TASK DESCRIPTION
Which lines run from the one containing "blue pot: 3 -> 2" to the end of the entries? Copy them exactly, both ends included, and give nothing else.

RECORDS SUPPLIED
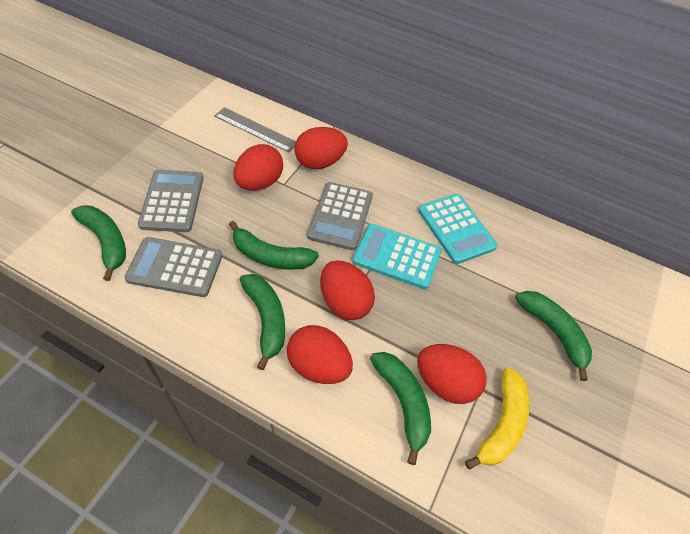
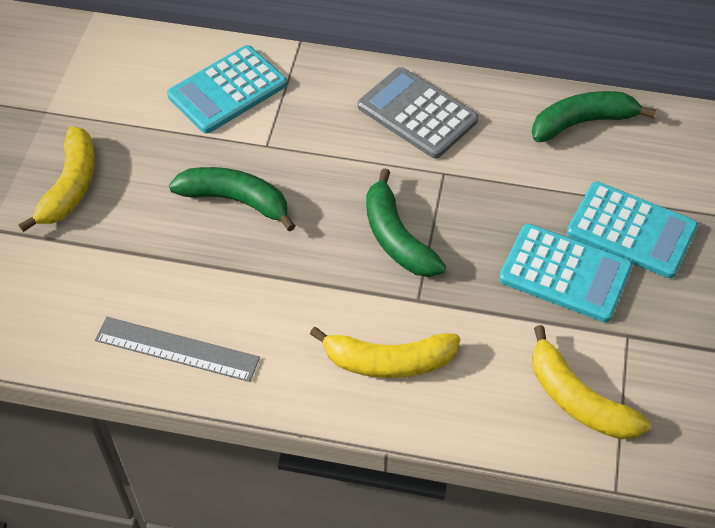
green banana: 5 -> 3
grey calculator: 3 -> 1
red egg: 5 -> 0
turquoise calculator: 2 -> 3
yellow banana: 1 -> 3

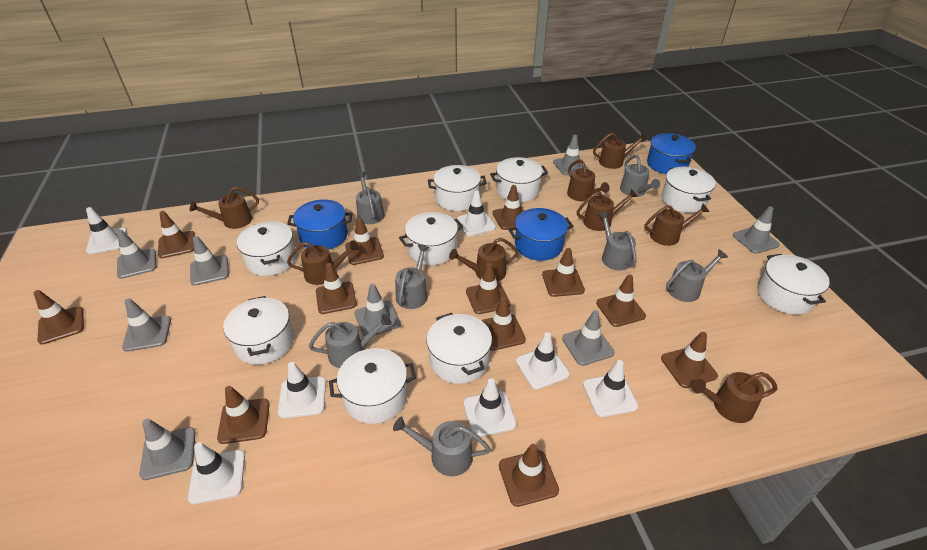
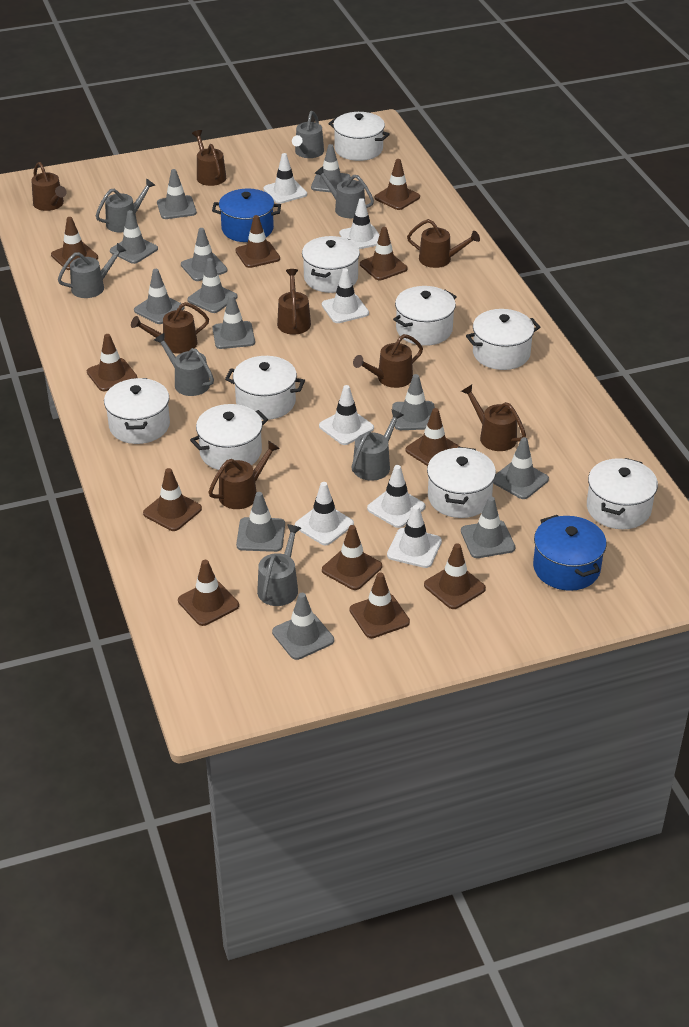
blue pot: 3 -> 2
brown traffic cone: 12 -> 11
grey traffic cone: 8 -> 12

WRITTEN SOLUTION
blue pot: 3 -> 2
brown traffic cone: 12 -> 11
grey traffic cone: 8 -> 12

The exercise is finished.